• Exercise: Make an exact copy of the entries below and leave any picture out of it.

• Supplied material:
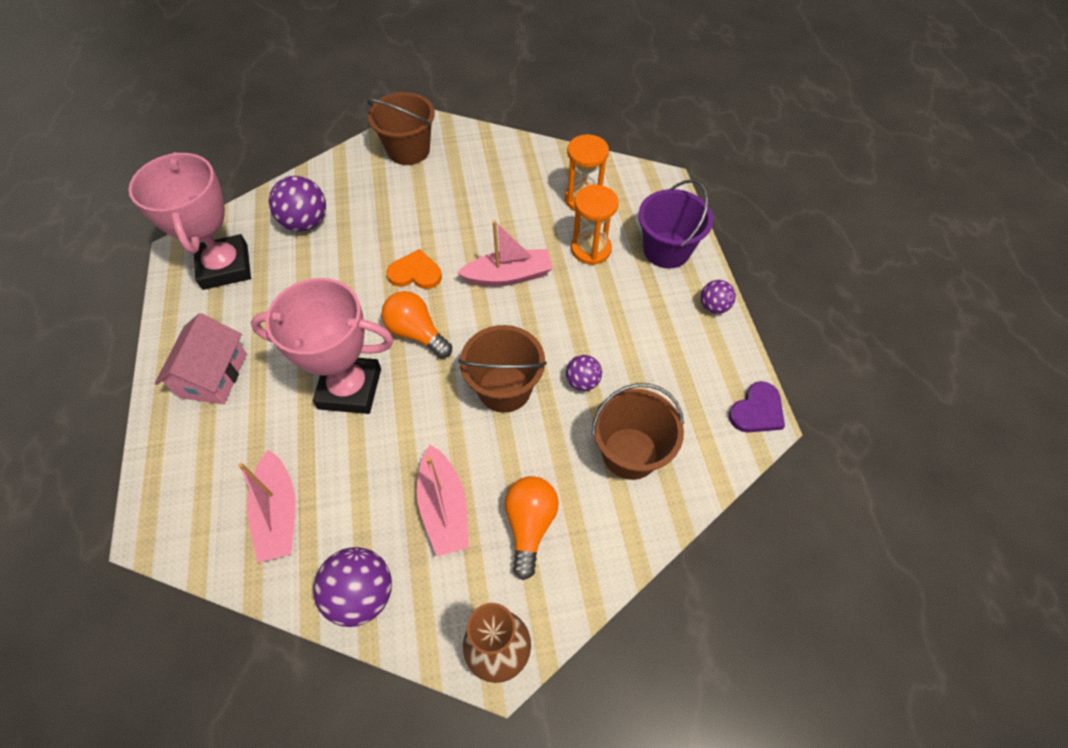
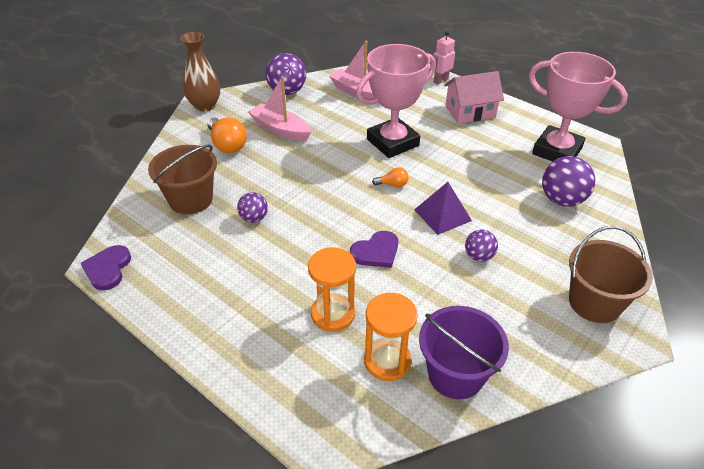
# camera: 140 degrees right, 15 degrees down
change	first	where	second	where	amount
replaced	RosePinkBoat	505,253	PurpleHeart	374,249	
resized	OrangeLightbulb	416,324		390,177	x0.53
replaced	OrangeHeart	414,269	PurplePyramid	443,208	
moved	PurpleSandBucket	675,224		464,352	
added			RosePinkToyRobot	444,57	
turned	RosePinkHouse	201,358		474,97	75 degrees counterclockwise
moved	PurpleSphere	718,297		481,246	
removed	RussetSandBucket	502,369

• Exercise answer:
# camera: 140 degrees right, 15 degrees down
change	first	where	second	where	amount
replaced	RosePinkBoat	505,253	PurpleHeart	374,249	
resized	OrangeLightbulb	416,324		390,177	x0.53
replaced	OrangeHeart	414,269	PurplePyramid	443,208	
moved	PurpleSandBucket	675,224		464,352	
added			RosePinkToyRobot	444,57	
turned	RosePinkHouse	201,358		474,97	75 degrees counterclockwise
moved	PurpleSphere	718,297		481,246	
removed	RussetSandBucket	502,369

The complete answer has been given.